Record excerpts section start

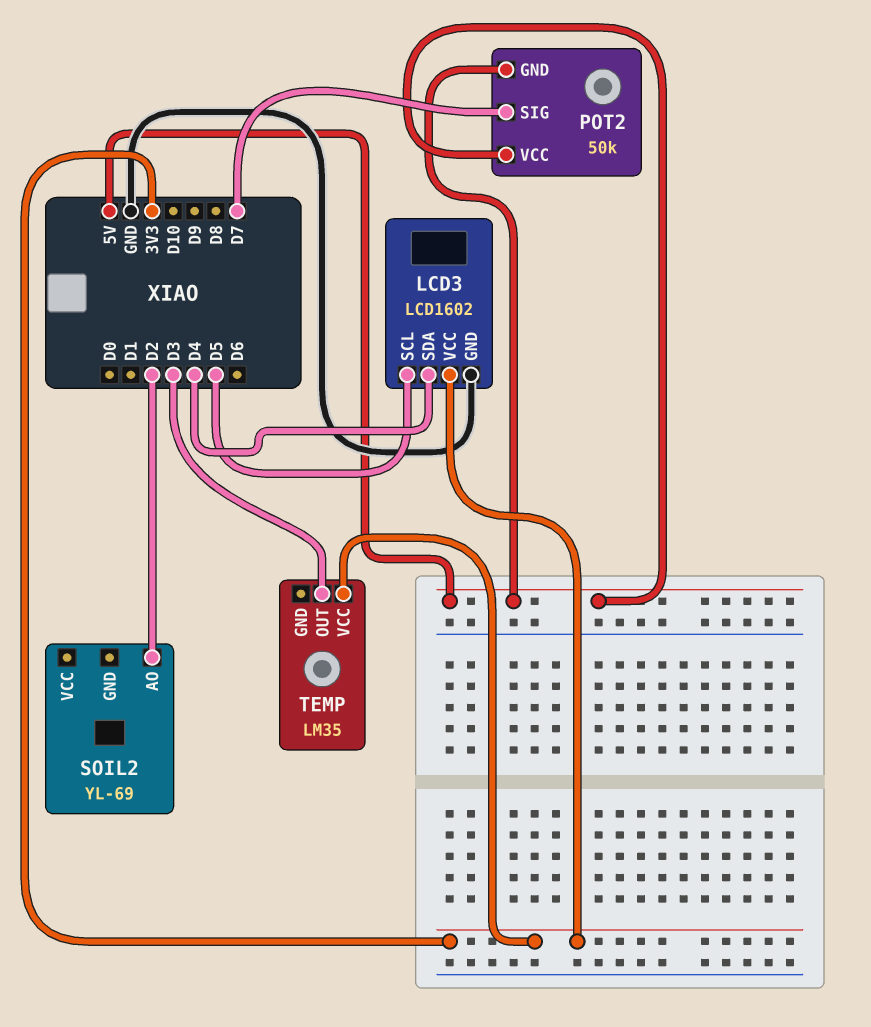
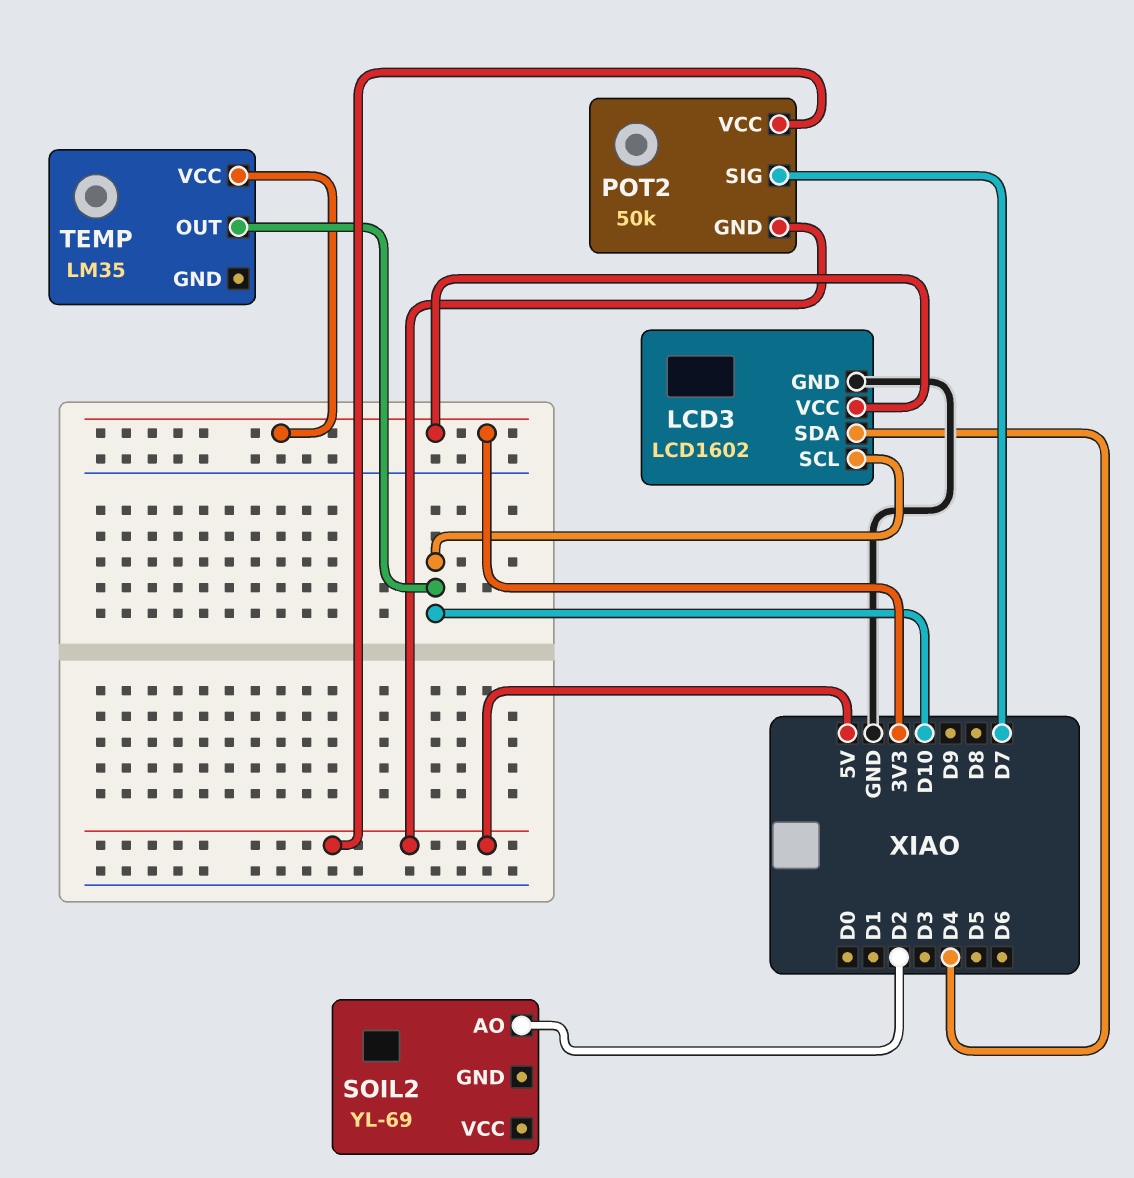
LCD3 pin SCL: D5 -> D10
TEMP pin OUT: D3 -> D10

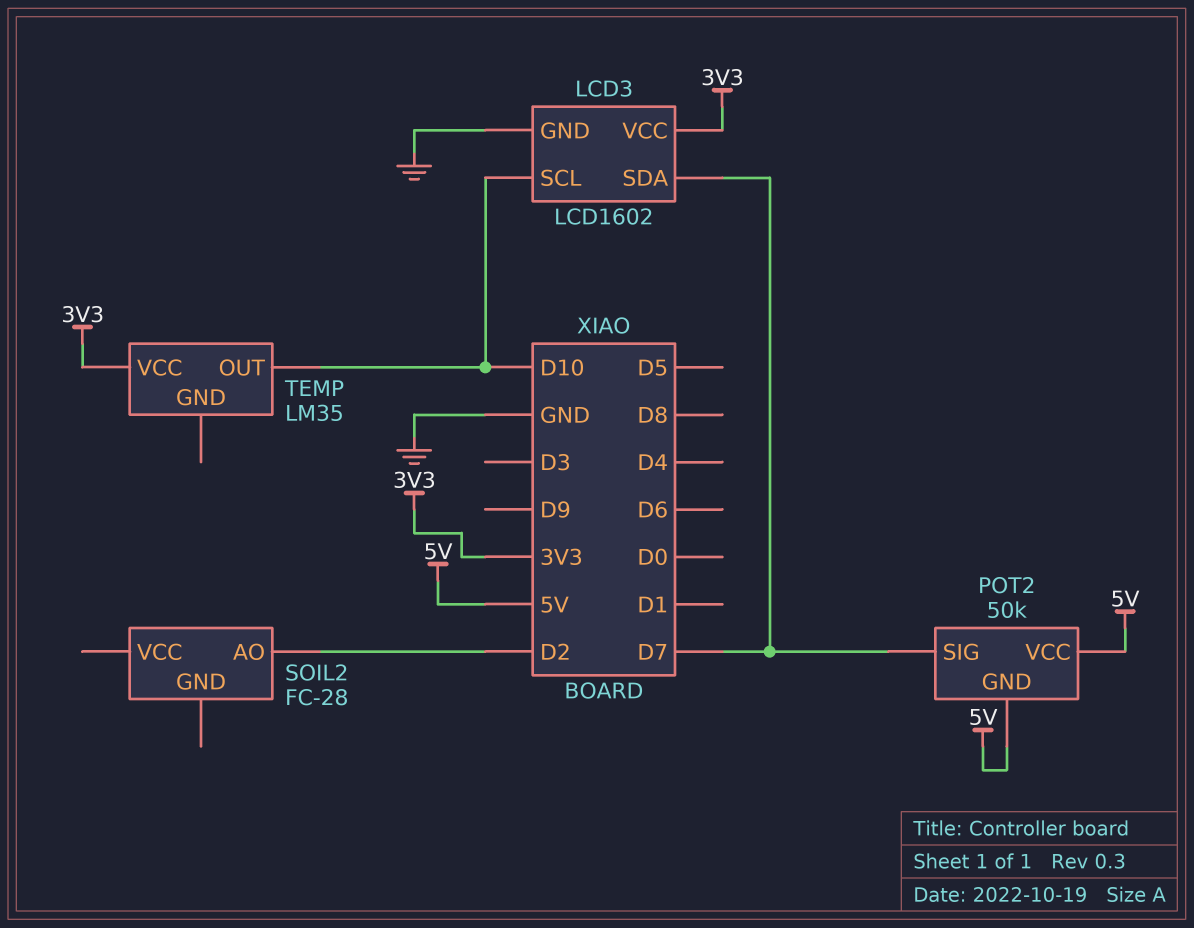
LCD3 pin SDA: D4 -> D7
SOIL2: YL-69 -> FC-28

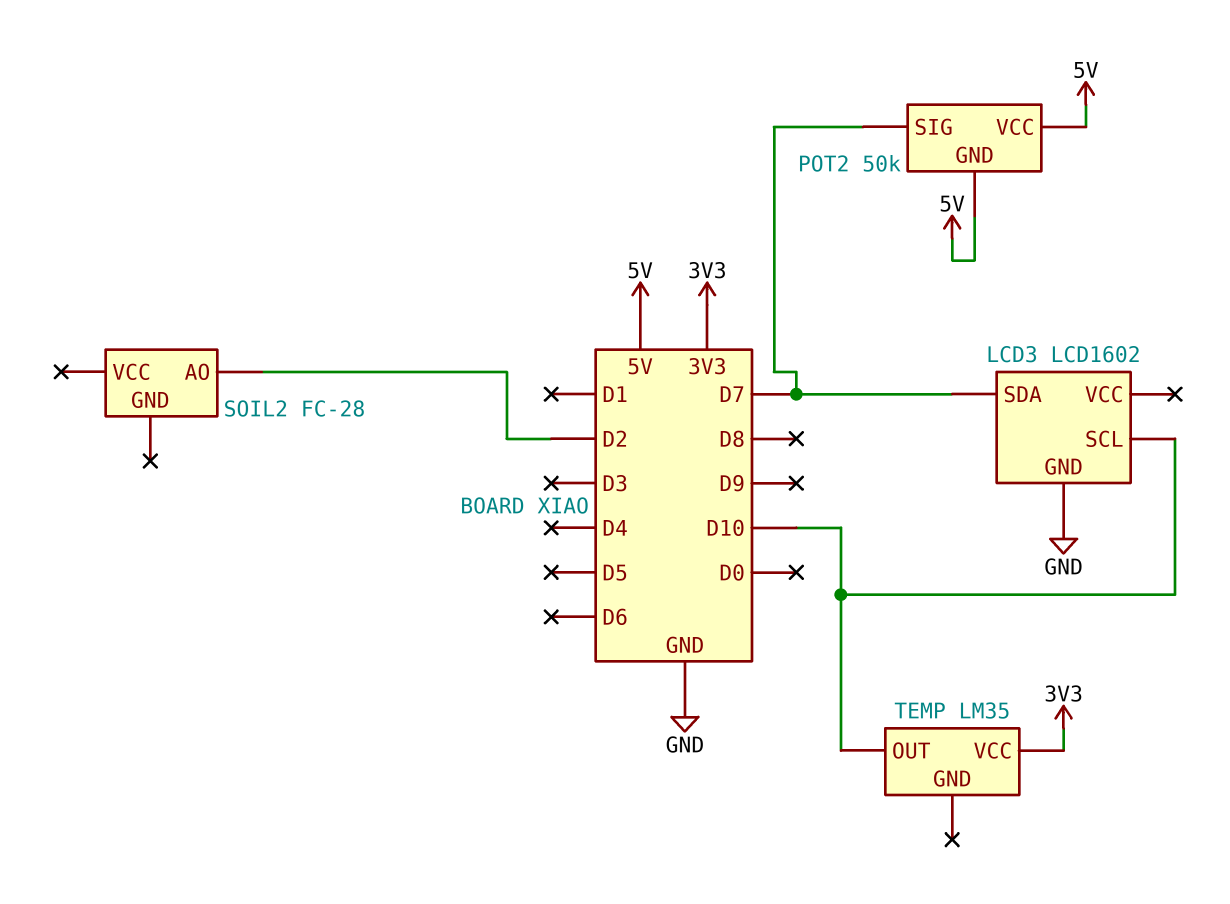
LCD3 pin VCC: 3V3 -> none

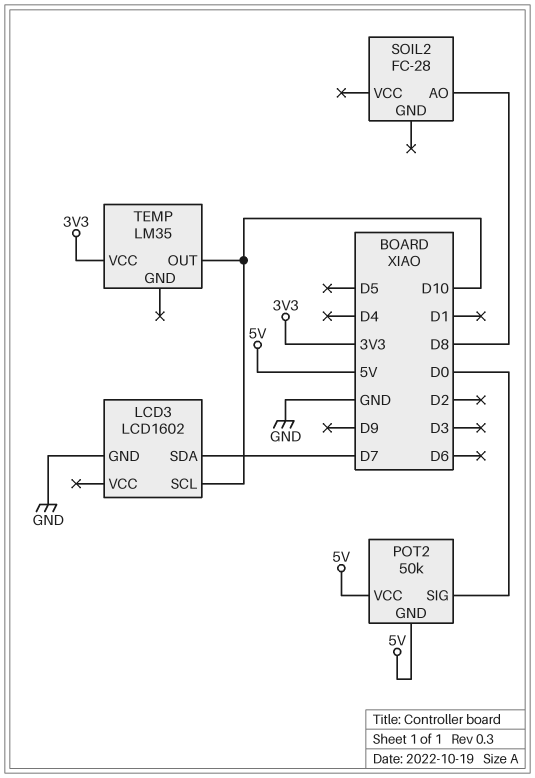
POT2 pin SIG: D7 -> D0
SOIL2 pin AO: D2 -> D8

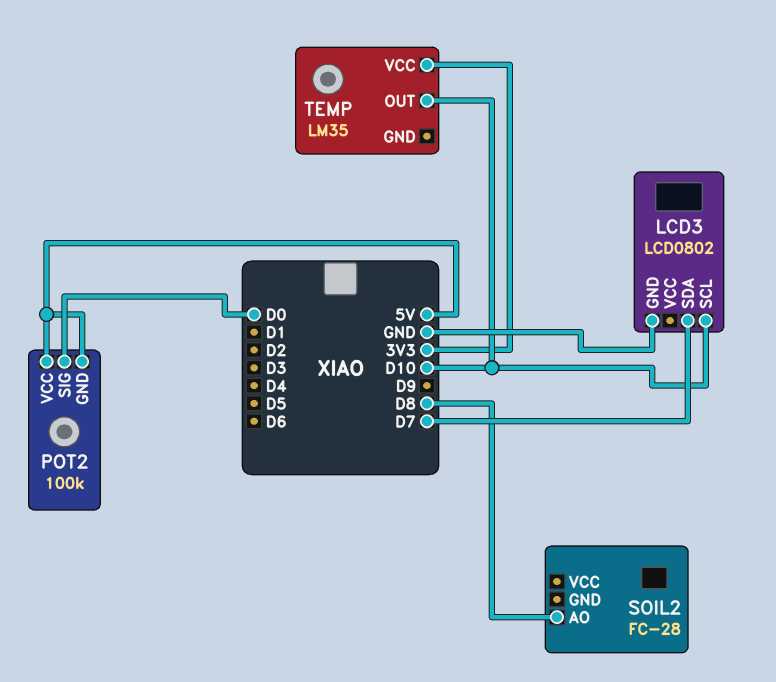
LCD3: LCD1602 -> LCD0802
POT2: 50k -> 100k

Record excerpts section end

» Your assignment
The expected output is each entry given again word for word, with pictures dropped.

» Answer section
LCD3 pin SCL: D5 -> D10
TEMP pin OUT: D3 -> D10

LCD3 pin SDA: D4 -> D7
SOIL2: YL-69 -> FC-28

LCD3 pin VCC: 3V3 -> none

POT2 pin SIG: D7 -> D0
SOIL2 pin AO: D2 -> D8

LCD3: LCD1602 -> LCD0802
POT2: 50k -> 100k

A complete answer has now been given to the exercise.